**Required work:**
Set down each line of the data below exactly as it stands, dropping the pictures.

(Records from a data collection)
· · · ·
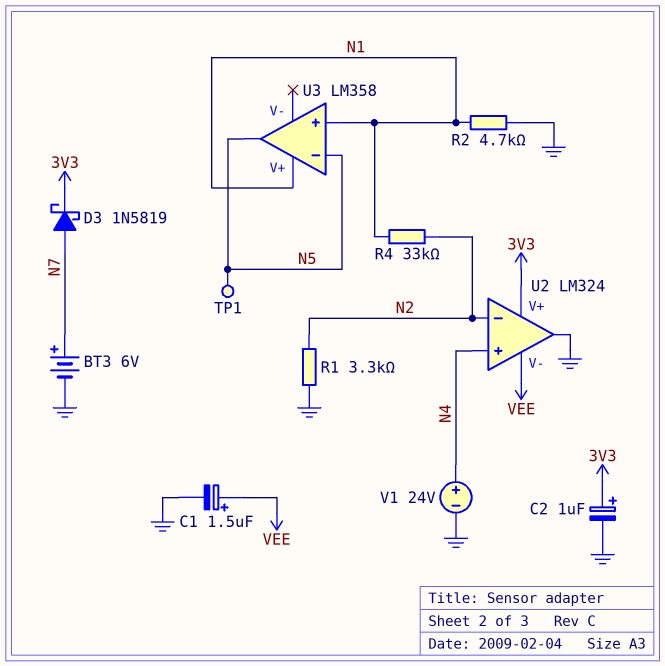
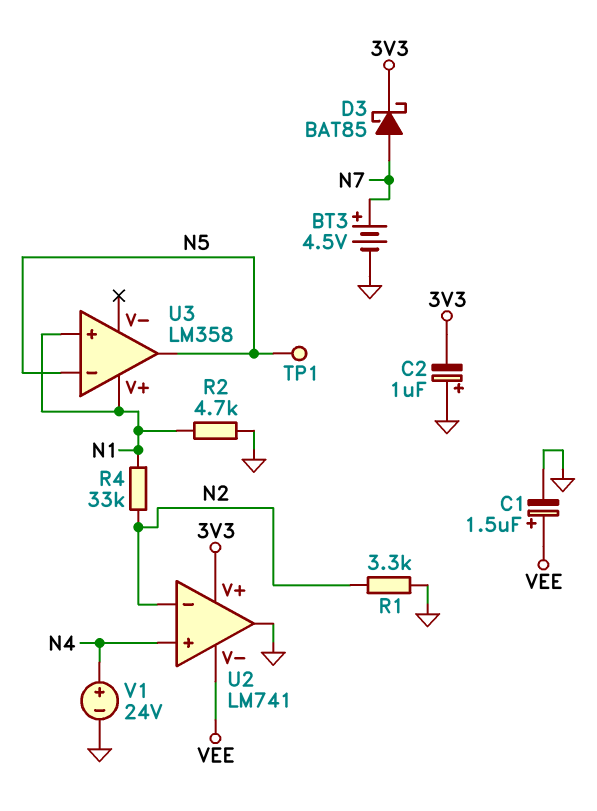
BT3: 6V (plus N7, minus GND) -> 4.5V (plus N7, minus GND)
C2: 1uF (plus 3V3, minus GND) -> 1uF (plus GND, minus 3V3)
D3: schottky 1N5819 (A N7, K 3V3) -> schottky BAT85 (A N7, K 3V3)
U2: LM324 -> LM741

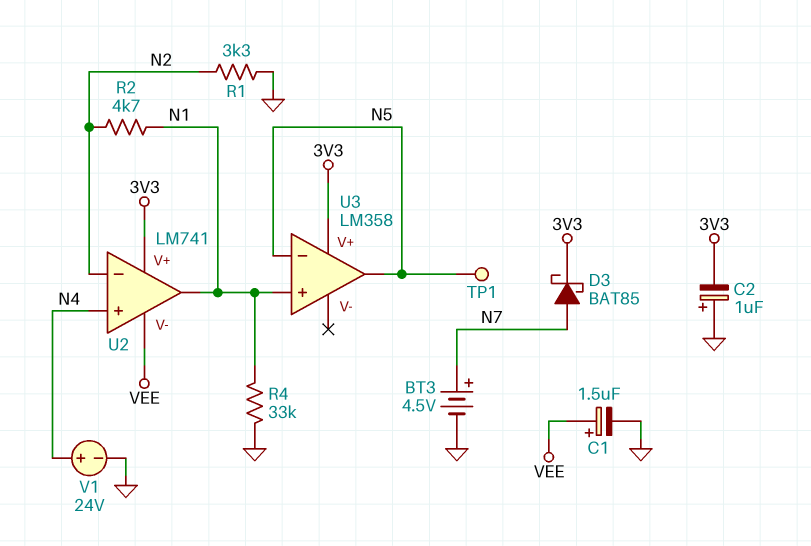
R2: 4.7k (GND, N1) -> 4.7k (N1, N2)
R4: 33k (N1, N2) -> 33k (GND, N1)
U2 pin out: GND -> N1
U3 pin V+: N1 -> 3V3

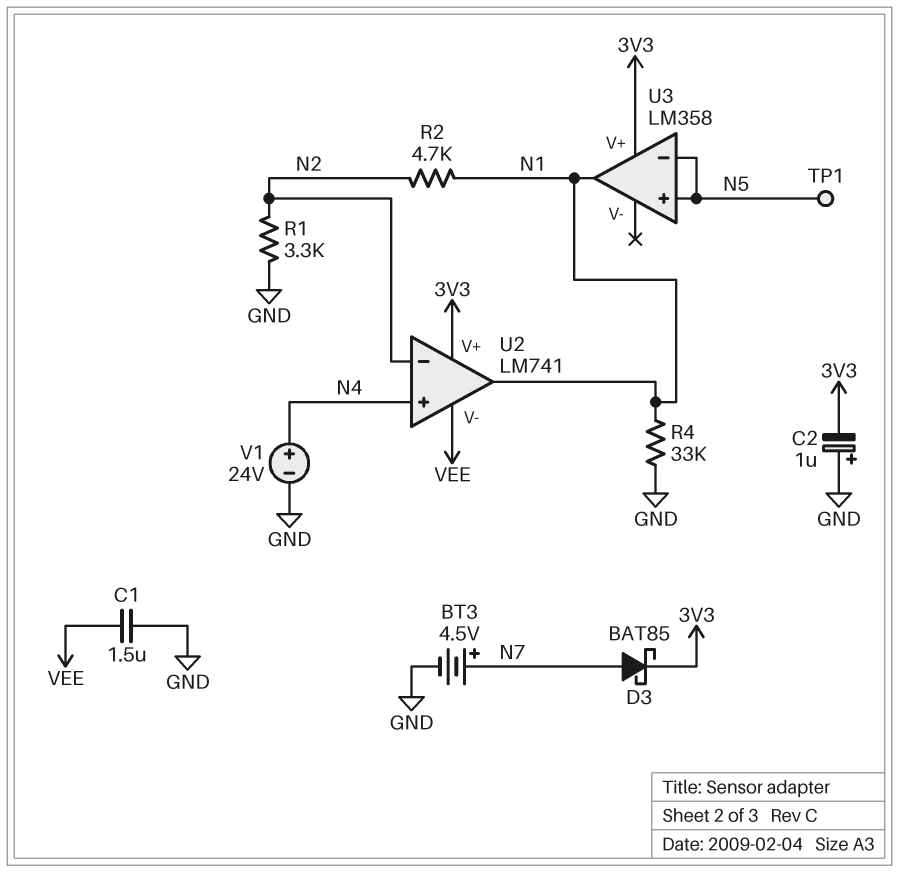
C1: 1.5uF (plus VEE, minus GND) -> 1.5uF (GND, VEE)
U3 pin in+: N1 -> N5
U3 pin out: N5 -> N1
· · · ·
**Response:**
BT3: 6V (plus N7, minus GND) -> 4.5V (plus N7, minus GND)
C2: 1uF (plus 3V3, minus GND) -> 1uF (plus GND, minus 3V3)
D3: schottky 1N5819 (A N7, K 3V3) -> schottky BAT85 (A N7, K 3V3)
U2: LM324 -> LM741

R2: 4.7k (GND, N1) -> 4.7k (N1, N2)
R4: 33k (N1, N2) -> 33k (GND, N1)
U2 pin out: GND -> N1
U3 pin V+: N1 -> 3V3

C1: 1.5uF (plus VEE, minus GND) -> 1.5uF (GND, VEE)
U3 pin in+: N1 -> N5
U3 pin out: N5 -> N1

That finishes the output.